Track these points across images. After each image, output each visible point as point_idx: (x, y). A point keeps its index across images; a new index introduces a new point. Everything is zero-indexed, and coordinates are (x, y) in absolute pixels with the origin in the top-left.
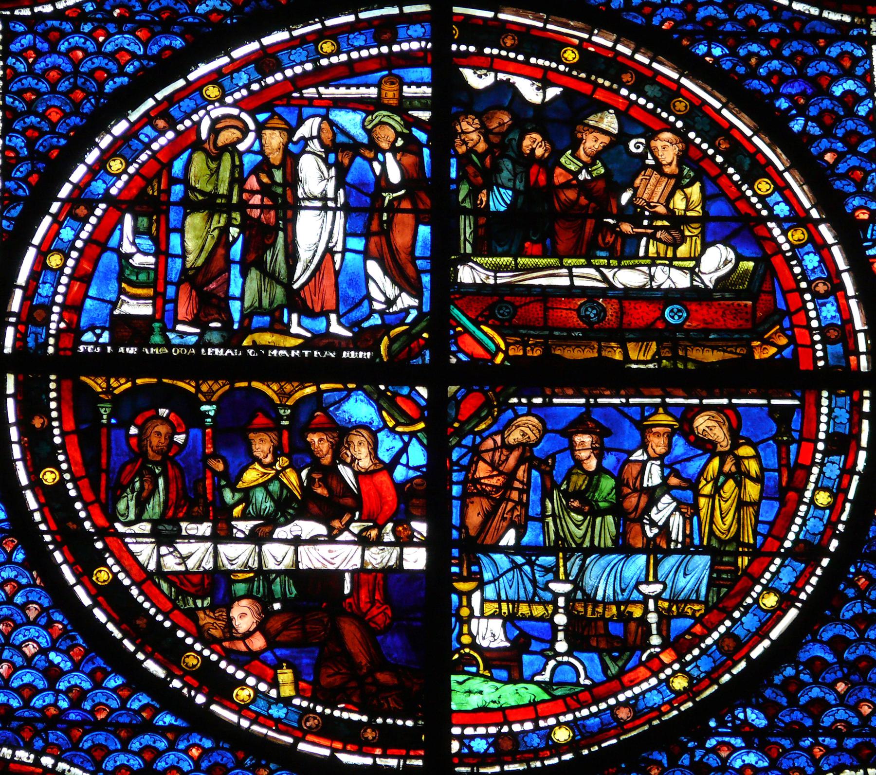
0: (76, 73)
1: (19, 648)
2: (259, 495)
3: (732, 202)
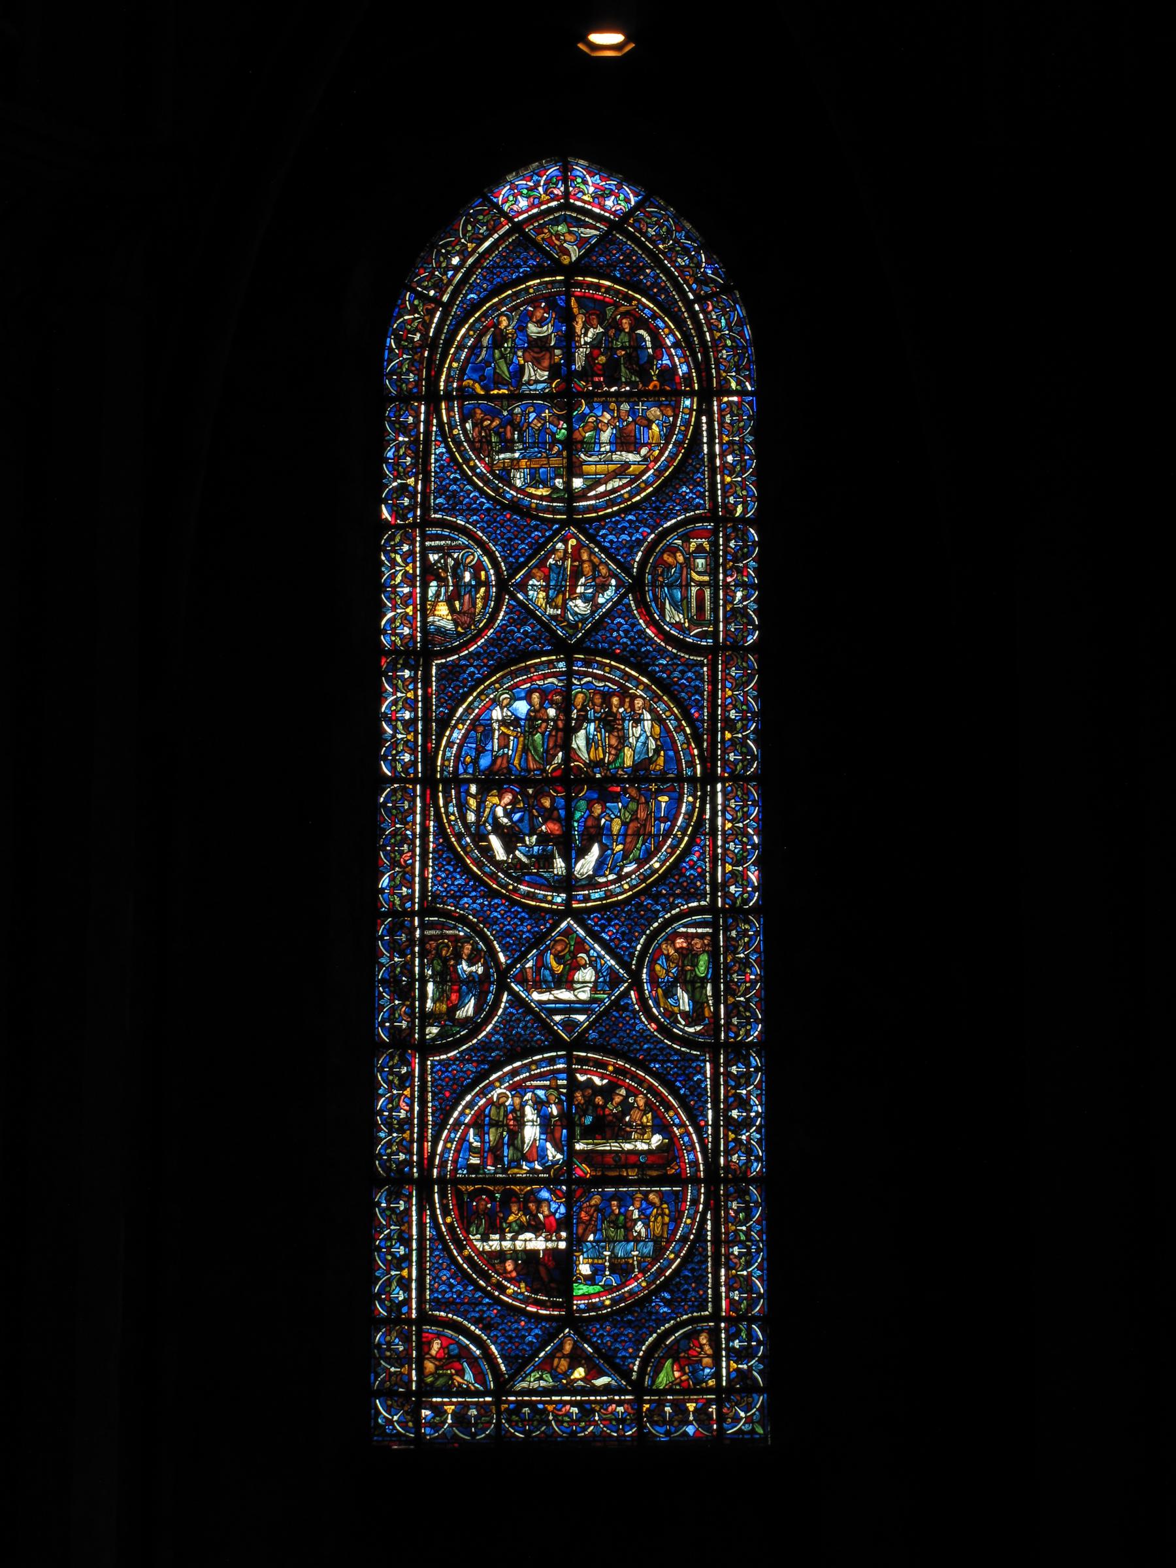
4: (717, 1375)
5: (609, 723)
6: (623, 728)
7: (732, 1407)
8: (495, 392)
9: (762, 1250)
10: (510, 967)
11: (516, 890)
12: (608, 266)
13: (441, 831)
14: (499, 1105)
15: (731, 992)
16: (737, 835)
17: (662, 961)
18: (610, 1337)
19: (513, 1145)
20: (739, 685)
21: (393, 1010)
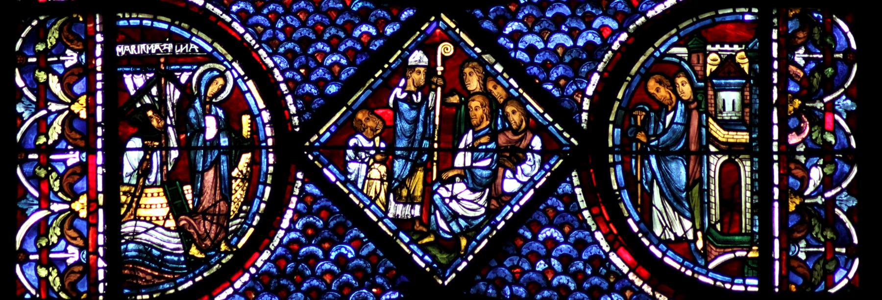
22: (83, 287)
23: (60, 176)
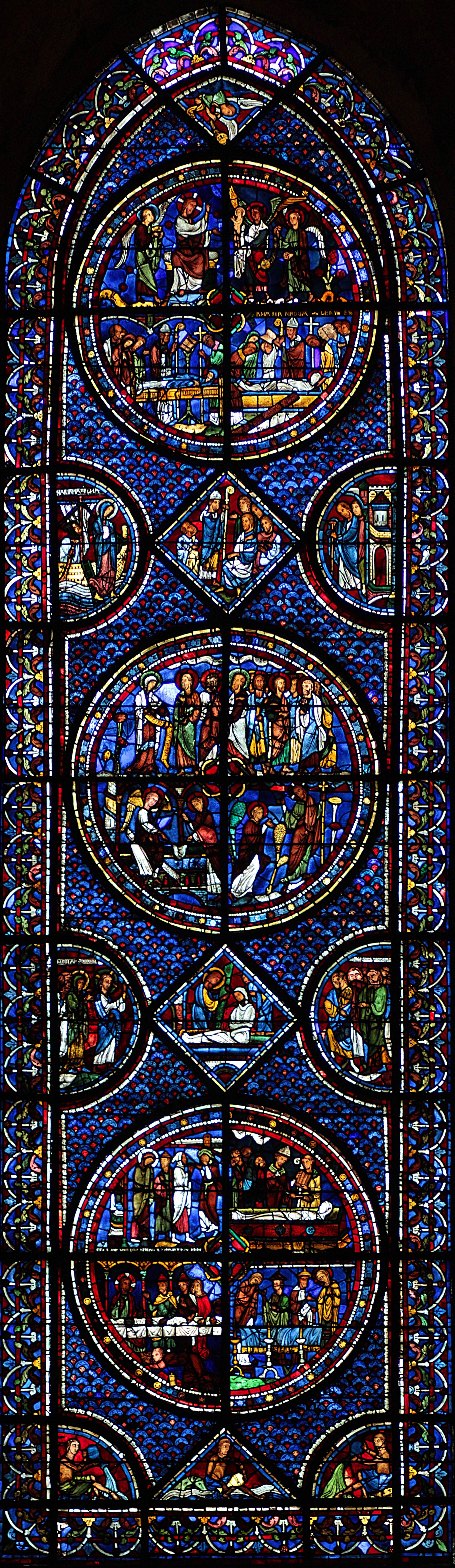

☆ ☆ ☆ ☆

### THE EXERCISE
Transcribe all of the records above word for word, leaving out the pictures.

### THE SOLUTION
Track these points across images. After each image, output each visible point as point_idx: (x, y). A point keeps its index across images; a new index introduces a new point. Everything is zero-indexed, and coordinates are (x, y) in absolute pixels with the origin in the top-left.
0: (76, 73)
1: (19, 648)
2: (259, 495)
3: (732, 202)
4: (717, 1375)
5: (609, 723)
6: (623, 728)
7: (732, 1407)
8: (495, 392)
9: (762, 1250)
10: (510, 967)
11: (516, 890)
12: (608, 266)
13: (441, 831)
14: (499, 1105)
15: (731, 992)
16: (737, 835)
17: (662, 961)
18: (610, 1337)
19: (513, 1145)
20: (739, 685)
21: (393, 1010)
22: (83, 287)
23: (60, 176)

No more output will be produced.